**WORK TO COMPLETE:** In the material below, rewrite everything from the line containing "white line: moved 4 px left, 3 px down" down to the line containing "pink square: moved 2 px up", replacing "counterclockwise" with "anticlockwise" and leaving all else unchanged. Omit the pictures from your answer.

**GIVEN RECORDS:**

+ + +

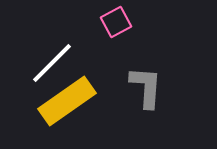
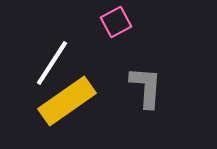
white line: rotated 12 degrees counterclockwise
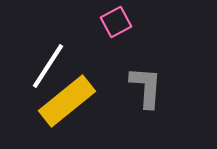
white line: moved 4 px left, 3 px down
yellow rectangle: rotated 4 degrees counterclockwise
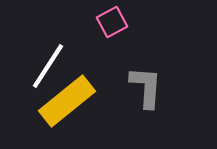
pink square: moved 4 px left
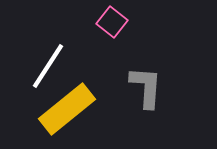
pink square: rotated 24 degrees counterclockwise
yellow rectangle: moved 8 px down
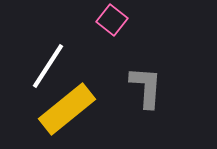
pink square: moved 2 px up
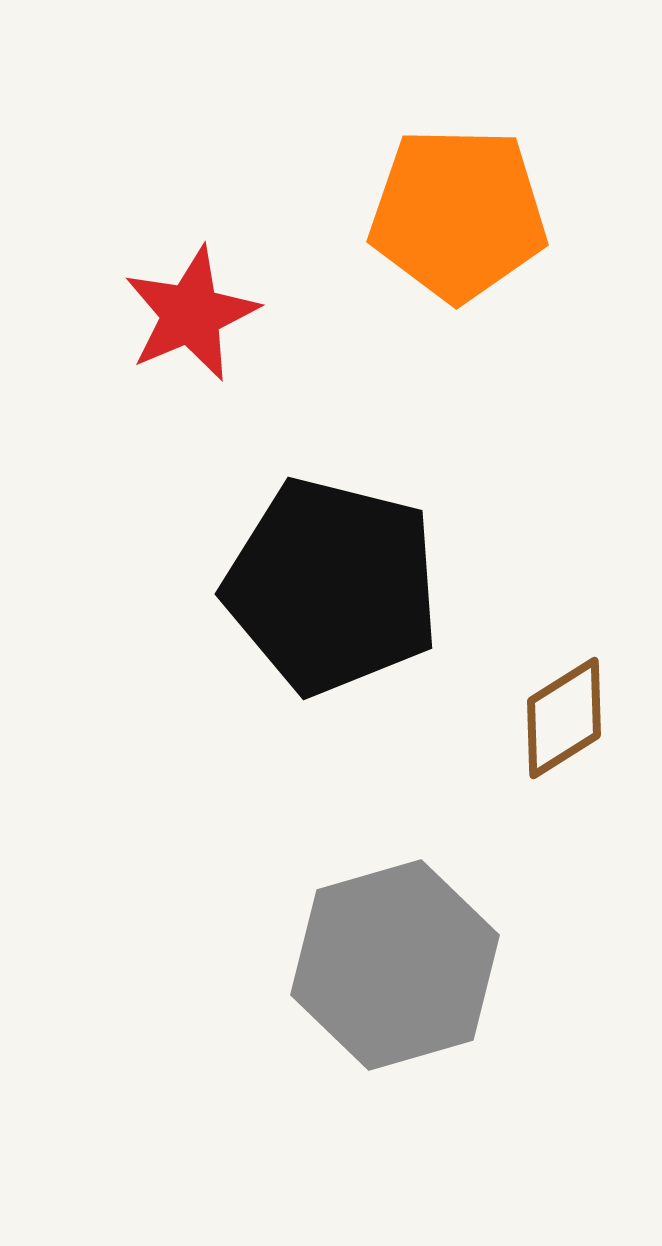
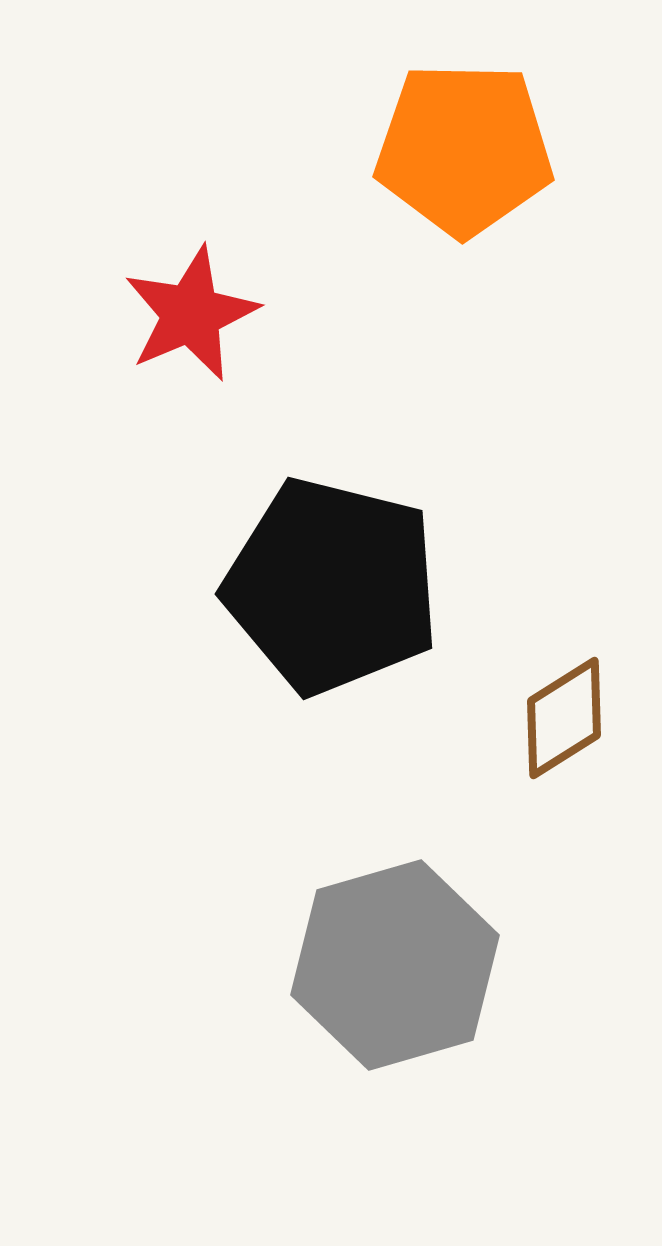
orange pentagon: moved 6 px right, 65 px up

+ + +

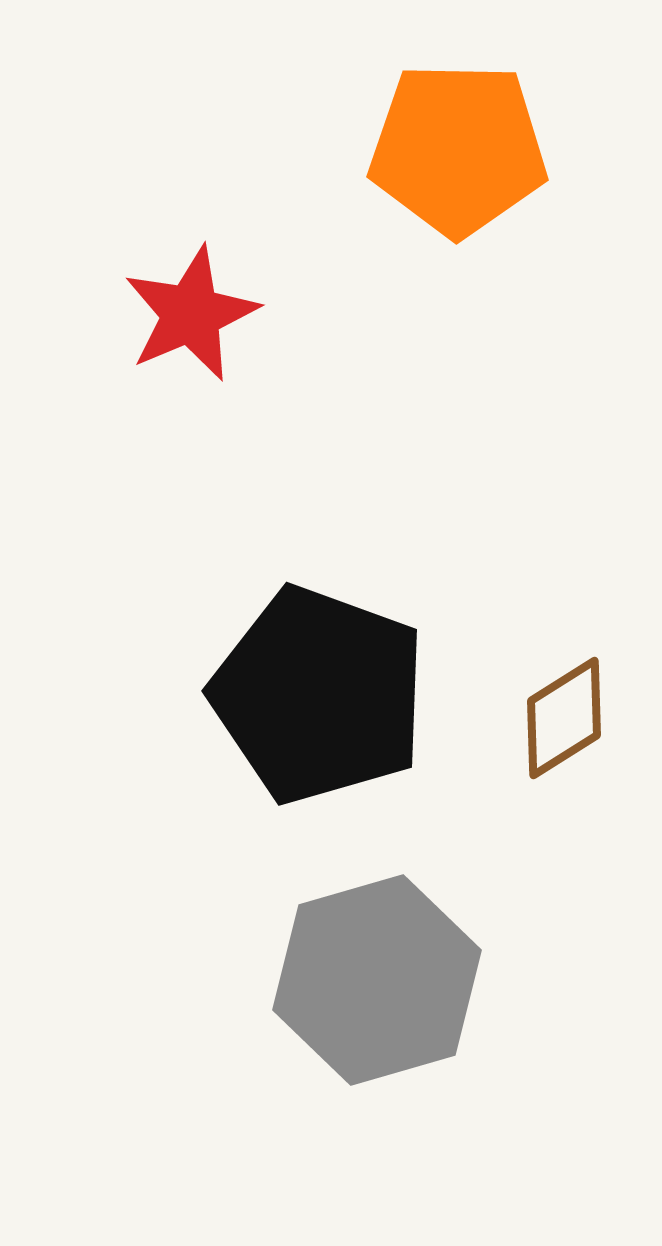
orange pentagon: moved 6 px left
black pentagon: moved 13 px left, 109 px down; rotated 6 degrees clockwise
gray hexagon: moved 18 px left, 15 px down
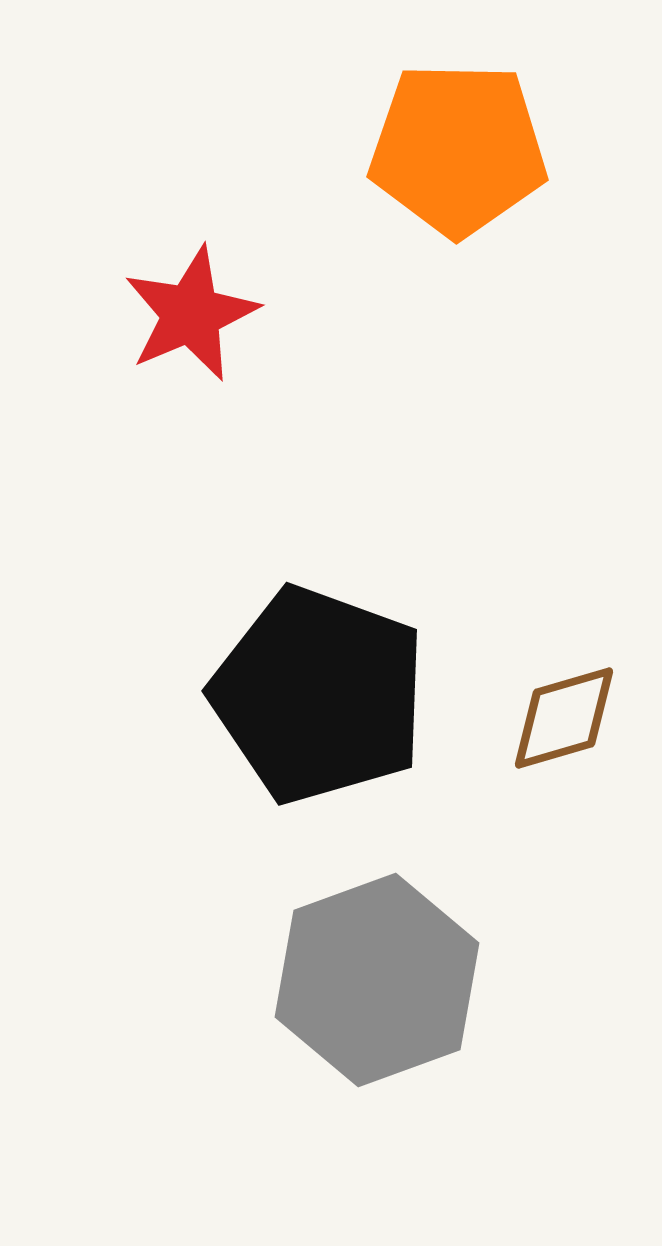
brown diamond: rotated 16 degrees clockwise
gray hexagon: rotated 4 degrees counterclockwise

+ + +

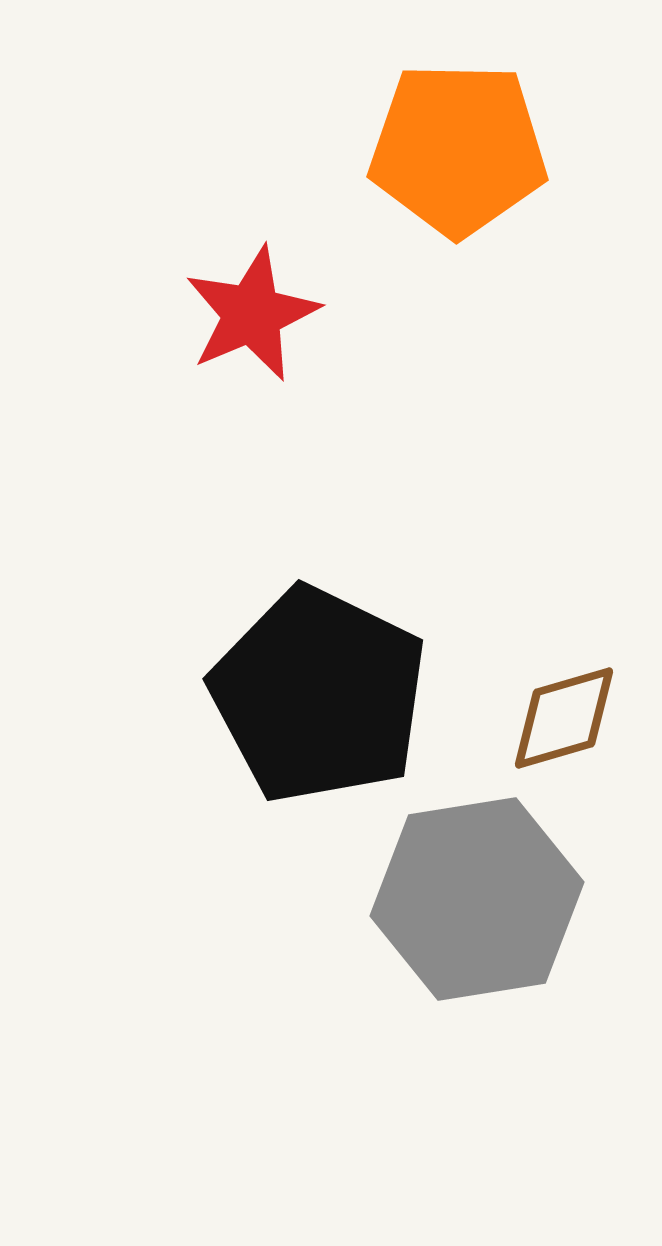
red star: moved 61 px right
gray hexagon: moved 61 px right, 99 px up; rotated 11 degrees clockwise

+ + +

**EXERCISE SOLUTION:**
white line: moved 4 px left, 3 px down
yellow rectangle: rotated 4 degrees anticlockwise
pink square: moved 4 px left
pink square: rotated 24 degrees anticlockwise
yellow rectangle: moved 8 px down
pink square: moved 2 px up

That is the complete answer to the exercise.